- _Exercise directions_
For the material below, the sole required output is the number of lines that include "signals".

- _Records shown_
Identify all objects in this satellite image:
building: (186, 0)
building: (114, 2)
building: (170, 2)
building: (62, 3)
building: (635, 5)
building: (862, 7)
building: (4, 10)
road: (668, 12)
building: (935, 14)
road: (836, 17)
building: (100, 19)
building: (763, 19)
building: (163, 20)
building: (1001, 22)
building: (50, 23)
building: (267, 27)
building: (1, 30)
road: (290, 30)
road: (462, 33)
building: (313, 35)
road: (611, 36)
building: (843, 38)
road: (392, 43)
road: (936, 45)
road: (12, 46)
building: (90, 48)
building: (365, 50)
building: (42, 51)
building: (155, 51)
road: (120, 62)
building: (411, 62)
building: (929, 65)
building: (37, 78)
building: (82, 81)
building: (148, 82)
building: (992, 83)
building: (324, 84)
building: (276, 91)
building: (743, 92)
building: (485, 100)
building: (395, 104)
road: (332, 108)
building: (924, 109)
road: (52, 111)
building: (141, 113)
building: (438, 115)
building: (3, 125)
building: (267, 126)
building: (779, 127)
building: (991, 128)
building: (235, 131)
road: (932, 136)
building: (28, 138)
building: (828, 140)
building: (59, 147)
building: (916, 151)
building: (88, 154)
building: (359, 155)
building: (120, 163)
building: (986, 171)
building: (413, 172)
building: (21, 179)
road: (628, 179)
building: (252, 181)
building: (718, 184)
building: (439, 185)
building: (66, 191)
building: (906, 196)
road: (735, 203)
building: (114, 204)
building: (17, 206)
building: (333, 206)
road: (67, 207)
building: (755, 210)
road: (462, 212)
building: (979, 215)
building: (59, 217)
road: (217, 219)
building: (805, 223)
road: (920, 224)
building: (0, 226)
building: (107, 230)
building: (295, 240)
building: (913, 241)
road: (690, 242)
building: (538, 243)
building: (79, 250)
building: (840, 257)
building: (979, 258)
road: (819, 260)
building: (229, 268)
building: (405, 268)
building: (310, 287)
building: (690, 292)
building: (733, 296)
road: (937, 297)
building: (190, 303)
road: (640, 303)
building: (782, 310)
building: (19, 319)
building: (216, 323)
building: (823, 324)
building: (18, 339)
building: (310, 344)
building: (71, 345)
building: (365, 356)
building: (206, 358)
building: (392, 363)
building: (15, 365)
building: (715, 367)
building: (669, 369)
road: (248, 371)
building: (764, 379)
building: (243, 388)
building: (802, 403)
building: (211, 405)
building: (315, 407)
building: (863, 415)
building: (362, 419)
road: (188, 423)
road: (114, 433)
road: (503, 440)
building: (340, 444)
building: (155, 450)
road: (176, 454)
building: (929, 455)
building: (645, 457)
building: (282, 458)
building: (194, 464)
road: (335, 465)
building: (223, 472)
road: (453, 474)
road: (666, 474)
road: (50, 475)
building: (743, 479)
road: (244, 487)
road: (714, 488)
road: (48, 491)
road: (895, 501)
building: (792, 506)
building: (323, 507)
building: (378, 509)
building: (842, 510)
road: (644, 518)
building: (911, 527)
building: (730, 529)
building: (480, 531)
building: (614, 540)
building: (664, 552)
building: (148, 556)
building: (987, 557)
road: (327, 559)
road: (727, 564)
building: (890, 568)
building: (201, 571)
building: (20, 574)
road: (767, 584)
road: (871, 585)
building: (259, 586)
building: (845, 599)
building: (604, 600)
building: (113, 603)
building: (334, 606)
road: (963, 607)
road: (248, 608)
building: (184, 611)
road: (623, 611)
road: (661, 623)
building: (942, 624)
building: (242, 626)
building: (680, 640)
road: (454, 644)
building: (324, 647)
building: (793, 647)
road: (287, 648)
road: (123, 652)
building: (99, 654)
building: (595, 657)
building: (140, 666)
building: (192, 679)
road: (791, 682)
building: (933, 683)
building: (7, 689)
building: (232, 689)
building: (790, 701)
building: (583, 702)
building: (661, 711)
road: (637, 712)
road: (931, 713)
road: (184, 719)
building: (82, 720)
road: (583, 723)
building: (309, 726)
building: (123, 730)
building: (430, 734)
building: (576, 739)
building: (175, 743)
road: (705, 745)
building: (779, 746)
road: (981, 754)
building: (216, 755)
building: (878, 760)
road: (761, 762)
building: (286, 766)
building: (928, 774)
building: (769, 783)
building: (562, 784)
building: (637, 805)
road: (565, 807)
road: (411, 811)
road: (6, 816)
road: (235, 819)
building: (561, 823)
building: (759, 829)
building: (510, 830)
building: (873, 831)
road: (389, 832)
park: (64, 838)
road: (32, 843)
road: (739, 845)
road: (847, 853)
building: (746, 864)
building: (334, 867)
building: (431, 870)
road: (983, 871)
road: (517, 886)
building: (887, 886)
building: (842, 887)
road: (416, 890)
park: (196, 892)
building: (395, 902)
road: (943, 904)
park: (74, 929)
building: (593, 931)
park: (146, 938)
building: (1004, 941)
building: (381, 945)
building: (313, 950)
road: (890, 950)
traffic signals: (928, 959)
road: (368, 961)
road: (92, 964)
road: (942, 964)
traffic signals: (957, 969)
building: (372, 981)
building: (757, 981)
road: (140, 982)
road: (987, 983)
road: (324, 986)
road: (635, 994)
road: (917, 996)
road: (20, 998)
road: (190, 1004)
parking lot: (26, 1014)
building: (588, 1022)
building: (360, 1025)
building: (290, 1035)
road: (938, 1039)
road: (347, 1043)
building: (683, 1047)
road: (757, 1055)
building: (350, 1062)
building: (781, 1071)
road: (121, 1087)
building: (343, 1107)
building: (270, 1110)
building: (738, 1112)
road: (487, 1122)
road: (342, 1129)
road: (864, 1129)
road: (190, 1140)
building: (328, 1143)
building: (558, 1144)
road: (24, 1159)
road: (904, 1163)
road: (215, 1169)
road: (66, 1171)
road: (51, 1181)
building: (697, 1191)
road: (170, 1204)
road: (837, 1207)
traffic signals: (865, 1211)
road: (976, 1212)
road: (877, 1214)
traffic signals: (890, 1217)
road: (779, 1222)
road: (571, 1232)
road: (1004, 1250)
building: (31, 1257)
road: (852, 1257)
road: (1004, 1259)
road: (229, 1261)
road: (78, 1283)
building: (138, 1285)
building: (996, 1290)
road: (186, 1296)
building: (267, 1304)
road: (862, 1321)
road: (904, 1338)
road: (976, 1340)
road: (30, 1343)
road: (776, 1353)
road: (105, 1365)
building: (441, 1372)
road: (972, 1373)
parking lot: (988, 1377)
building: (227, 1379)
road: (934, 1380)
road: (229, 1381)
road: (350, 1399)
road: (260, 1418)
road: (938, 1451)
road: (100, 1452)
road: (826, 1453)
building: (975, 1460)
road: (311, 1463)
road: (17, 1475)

- _Solution_
4